(Scene difference descriptions)
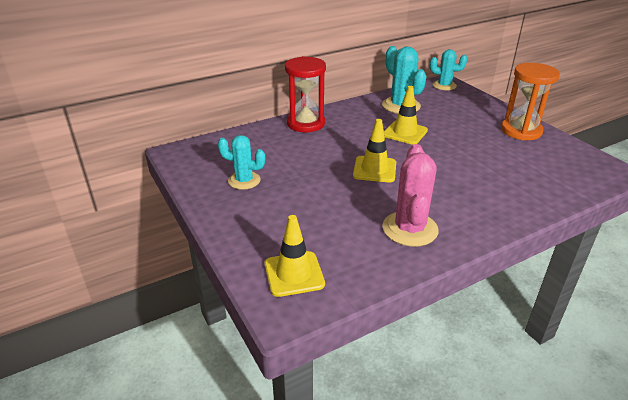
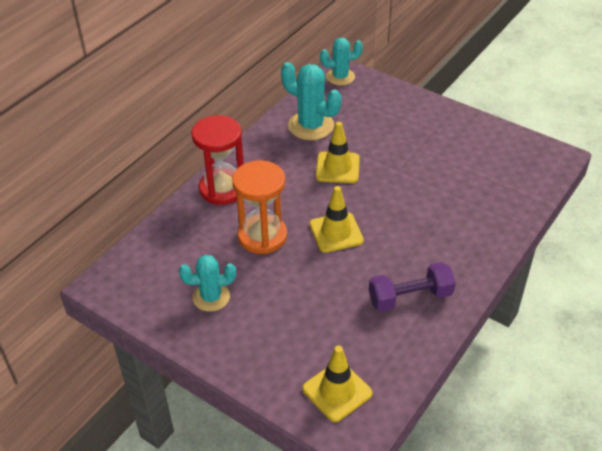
camera: 25 degrees left, 10 degrees up
(410, 229) = (410, 297): pink cactus -> purple dumbbell
(521, 131) = (450, 126): orange hourglass -> orange hourglass (262, 236)

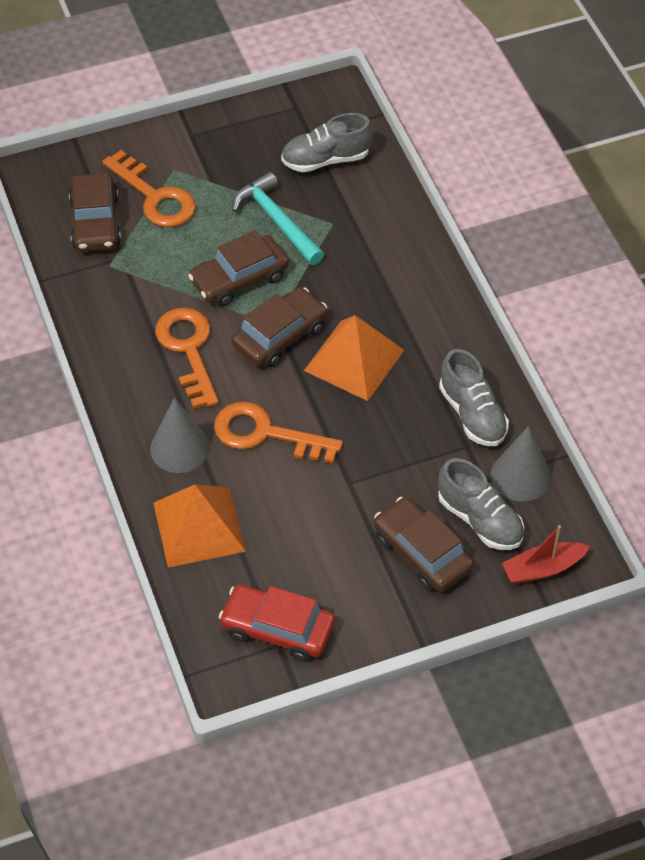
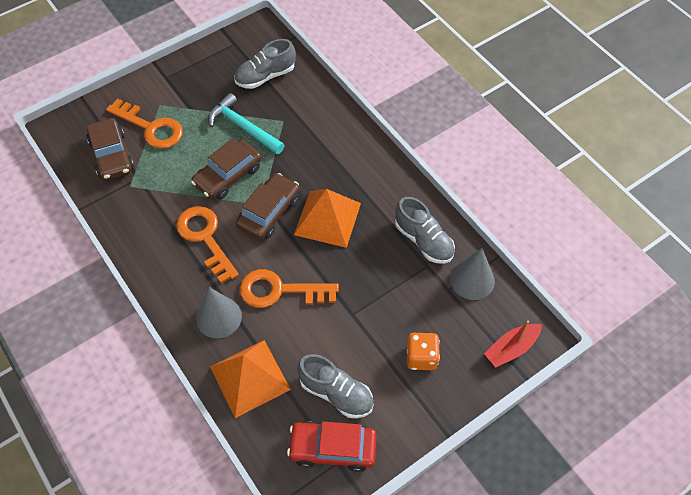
camera: 15 degrees left, 5 degrees up
(422, 552) = (421, 357): brown car -> orange dice
(480, 520) = (454, 321): grey shoe -> grey shoe (336, 393)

## Problem to solve
Write out the records exactly. Do not carry the pictures over.

## Task response
camera: 25 degrees left, 10 degrees up
(410, 229) = (410, 297): pink cactus -> purple dumbbell
(521, 131) = (450, 126): orange hourglass -> orange hourglass (262, 236)

camera: 15 degrees left, 5 degrees up
(422, 552) = (421, 357): brown car -> orange dice
(480, 520) = (454, 321): grey shoe -> grey shoe (336, 393)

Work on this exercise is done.